- WORK INSTRUCTIONS:
The answer must consist of each line below that holds the word "notebook", copied as it stands.

________________________

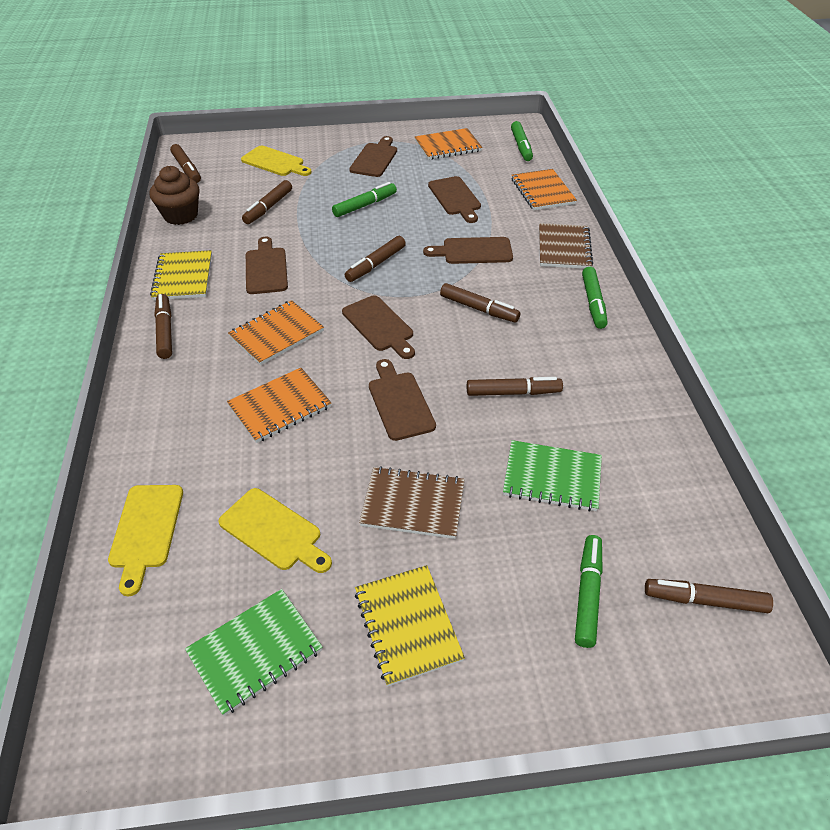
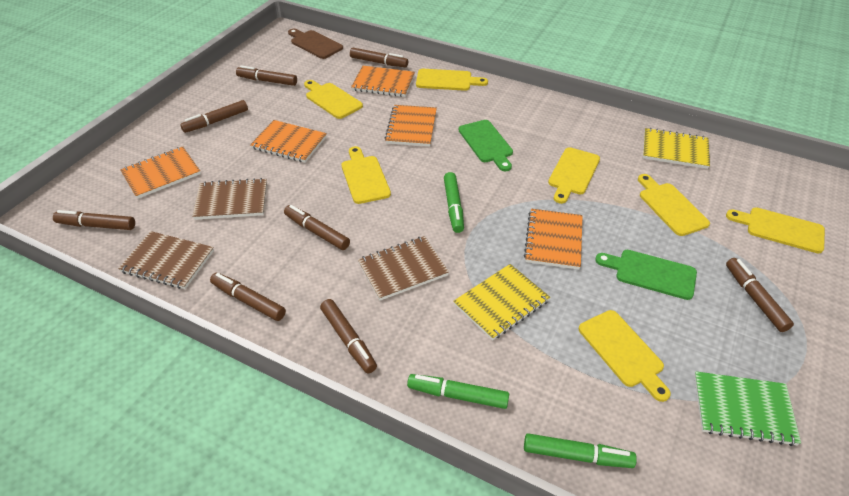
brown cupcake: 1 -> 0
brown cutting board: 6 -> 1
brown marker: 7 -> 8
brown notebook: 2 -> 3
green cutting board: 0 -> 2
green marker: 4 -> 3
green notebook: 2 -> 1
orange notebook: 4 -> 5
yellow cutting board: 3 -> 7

________________________

- REPLY TO THE EXERCISE:
brown notebook: 2 -> 3
green notebook: 2 -> 1
orange notebook: 4 -> 5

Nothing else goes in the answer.